EXERCISE - A word-for-word copy of the data, pictures excluded, is what this task asks for.

RECORDS FOR PROCESSING -

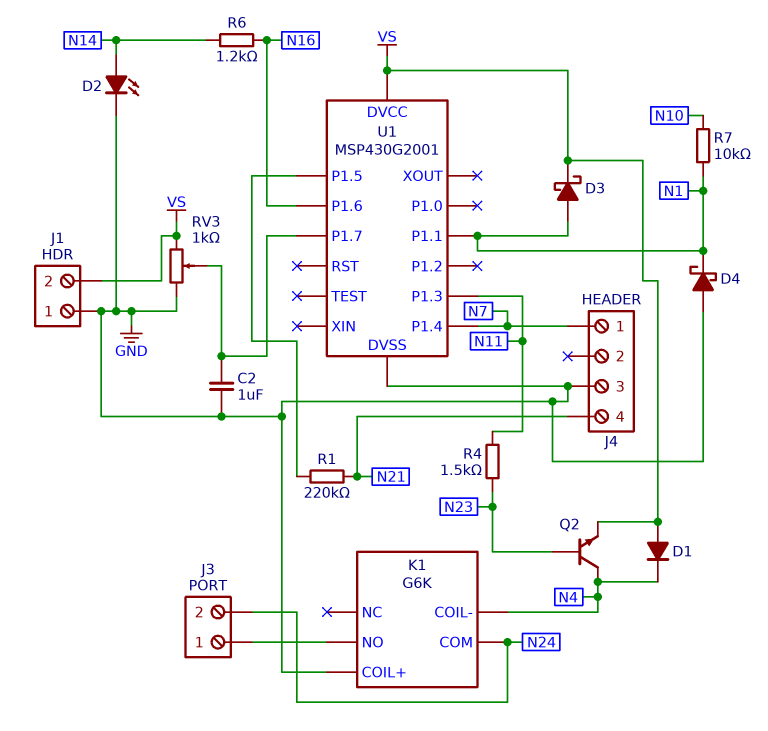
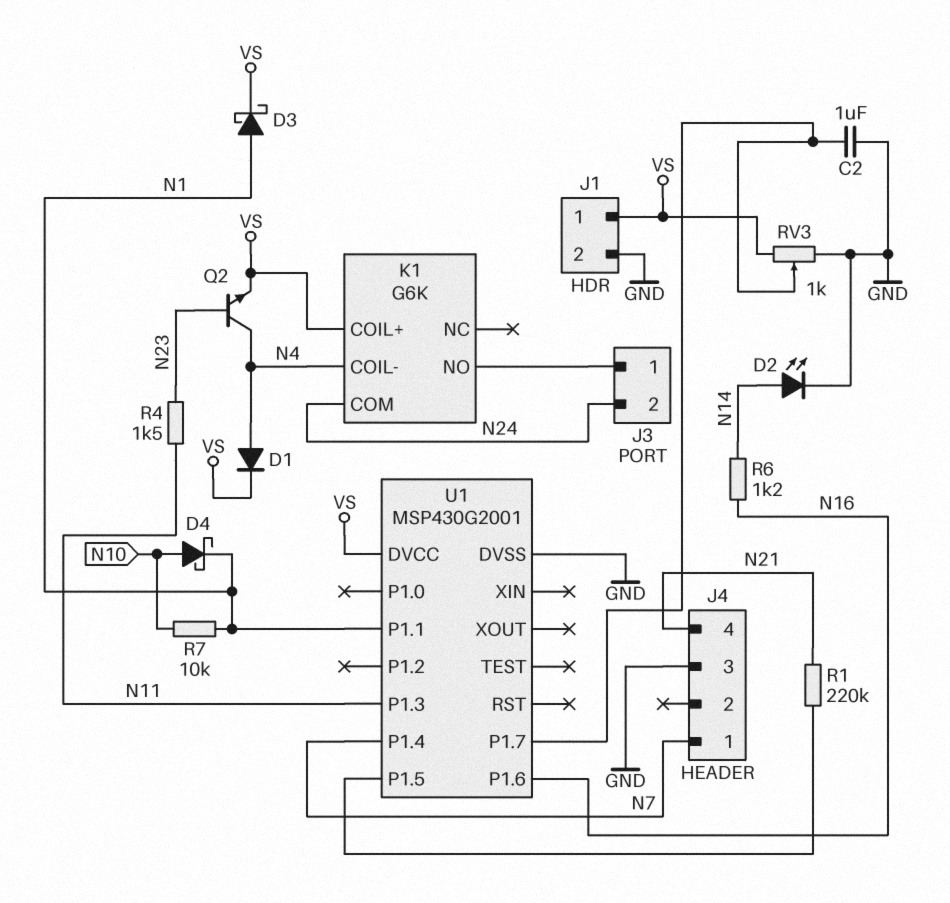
D1: diode (A VS, K N4) -> diode (A N4, K VS)
D4: schottky (A GND, K N1) -> schottky (A N10, K N1)
J1 pin 1: GND -> VS
J1 pin 2: VS -> GND
K1 pin COIL+: GND -> VS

RESULT OF THE TASK -
D1: diode (A VS, K N4) -> diode (A N4, K VS)
D4: schottky (A GND, K N1) -> schottky (A N10, K N1)
J1 pin 1: GND -> VS
J1 pin 2: VS -> GND
K1 pin COIL+: GND -> VS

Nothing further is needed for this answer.